*** The input ***

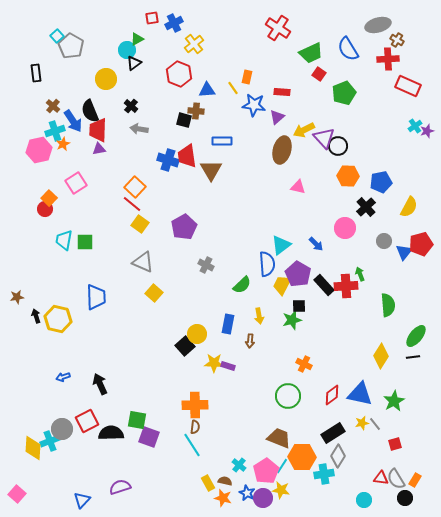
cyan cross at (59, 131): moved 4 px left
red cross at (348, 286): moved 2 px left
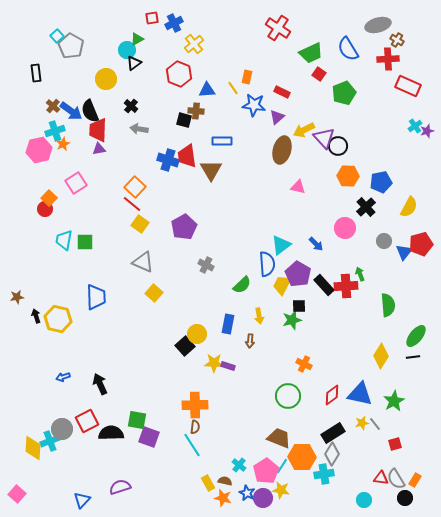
red rectangle at (282, 92): rotated 21 degrees clockwise
blue arrow at (73, 121): moved 2 px left, 10 px up; rotated 20 degrees counterclockwise
gray diamond at (338, 456): moved 6 px left, 2 px up
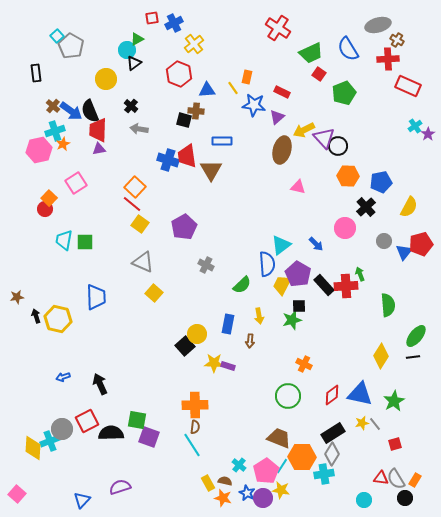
purple star at (427, 131): moved 1 px right, 3 px down; rotated 16 degrees counterclockwise
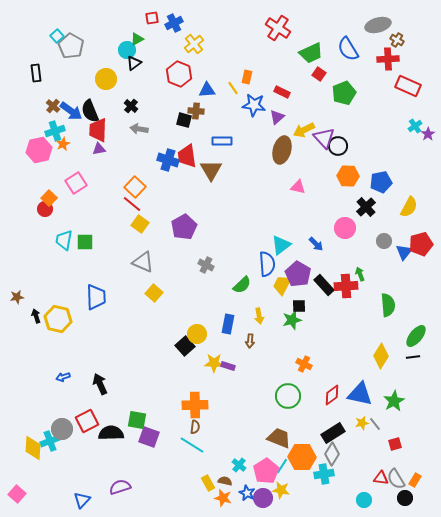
cyan line at (192, 445): rotated 25 degrees counterclockwise
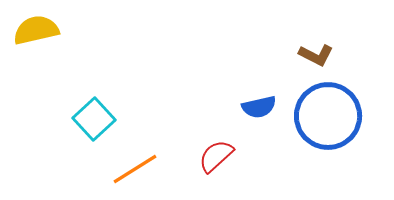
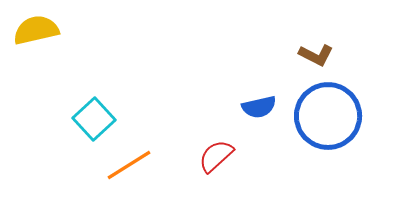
orange line: moved 6 px left, 4 px up
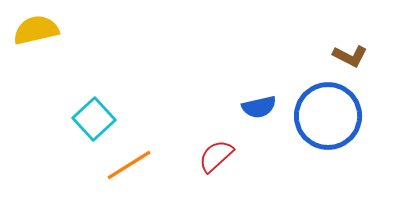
brown L-shape: moved 34 px right, 1 px down
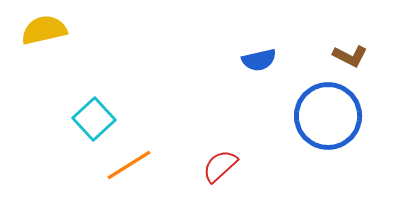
yellow semicircle: moved 8 px right
blue semicircle: moved 47 px up
red semicircle: moved 4 px right, 10 px down
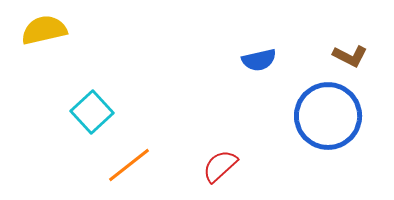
cyan square: moved 2 px left, 7 px up
orange line: rotated 6 degrees counterclockwise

***

**Objective**:
Rewrite all the lines above, replacing each "counterclockwise" with "anticlockwise" and changing nothing else. Leave the pictures out.

**Written answer**:
cyan cross at (59, 131): moved 4 px left
red cross at (348, 286): moved 2 px left
red rectangle at (282, 92): rotated 21 degrees clockwise
blue arrow at (73, 121): moved 2 px left, 10 px up; rotated 20 degrees anticlockwise
gray diamond at (338, 456): moved 6 px left, 2 px up
purple star at (427, 131): moved 1 px right, 3 px down; rotated 16 degrees anticlockwise
cyan line at (192, 445): rotated 25 degrees anticlockwise
orange line: moved 6 px left, 4 px up
brown L-shape: moved 34 px right, 1 px down
yellow semicircle: moved 8 px right
blue semicircle: moved 47 px up
red semicircle: moved 4 px right, 10 px down
cyan square: moved 2 px left, 7 px up
orange line: rotated 6 degrees anticlockwise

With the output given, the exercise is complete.